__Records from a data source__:
------------------------------------

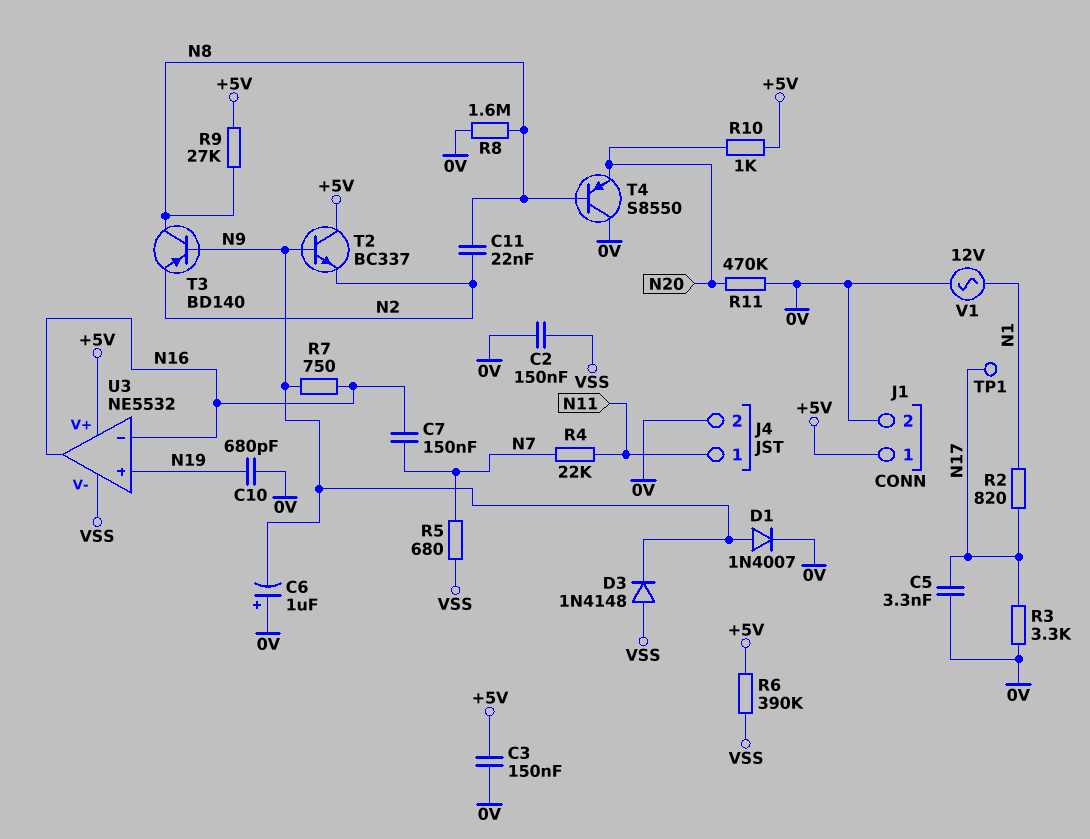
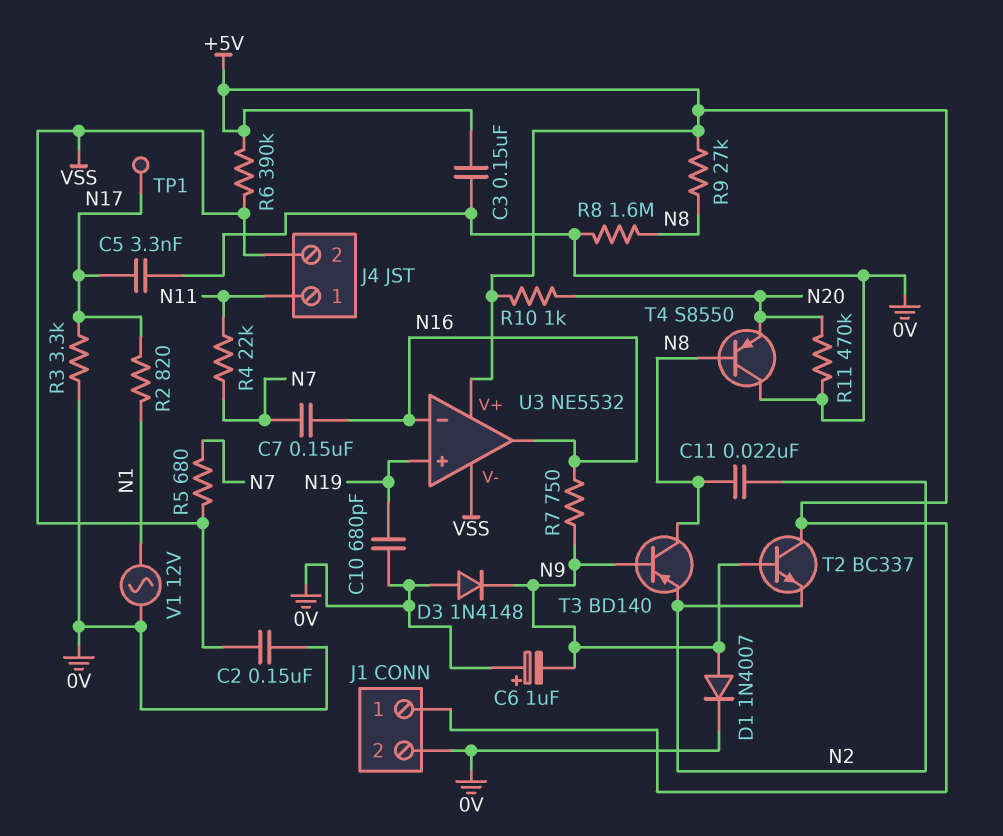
D3: diode 1N4148 (A VSS, K N9) -> diode 1N4148 (A 0V, K N9)
J4 pin 2: 0V -> VSS

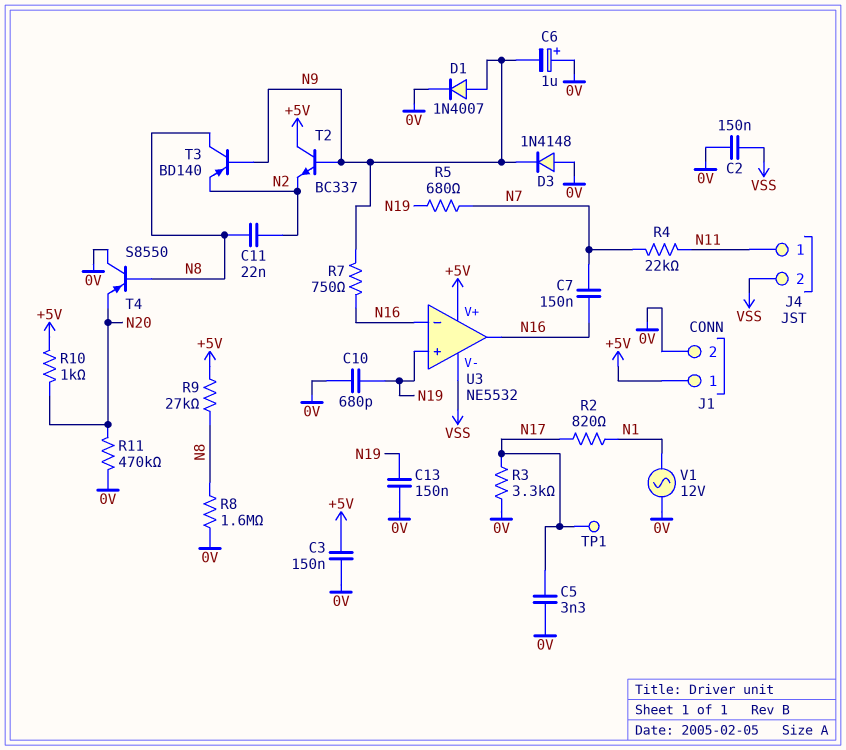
C13: none -> 150nF (0V, N19)
R5: 680 (N7, VSS) -> 680 (N7, N19)
R6: 390k (+5V, VSS) -> none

------------------------------------

__Your objective__:
Leave every image out and retype the entries above word for word.

__Response box__:
D3: diode 1N4148 (A VSS, K N9) -> diode 1N4148 (A 0V, K N9)
J4 pin 2: 0V -> VSS

C13: none -> 150nF (0V, N19)
R5: 680 (N7, VSS) -> 680 (N7, N19)
R6: 390k (+5V, VSS) -> none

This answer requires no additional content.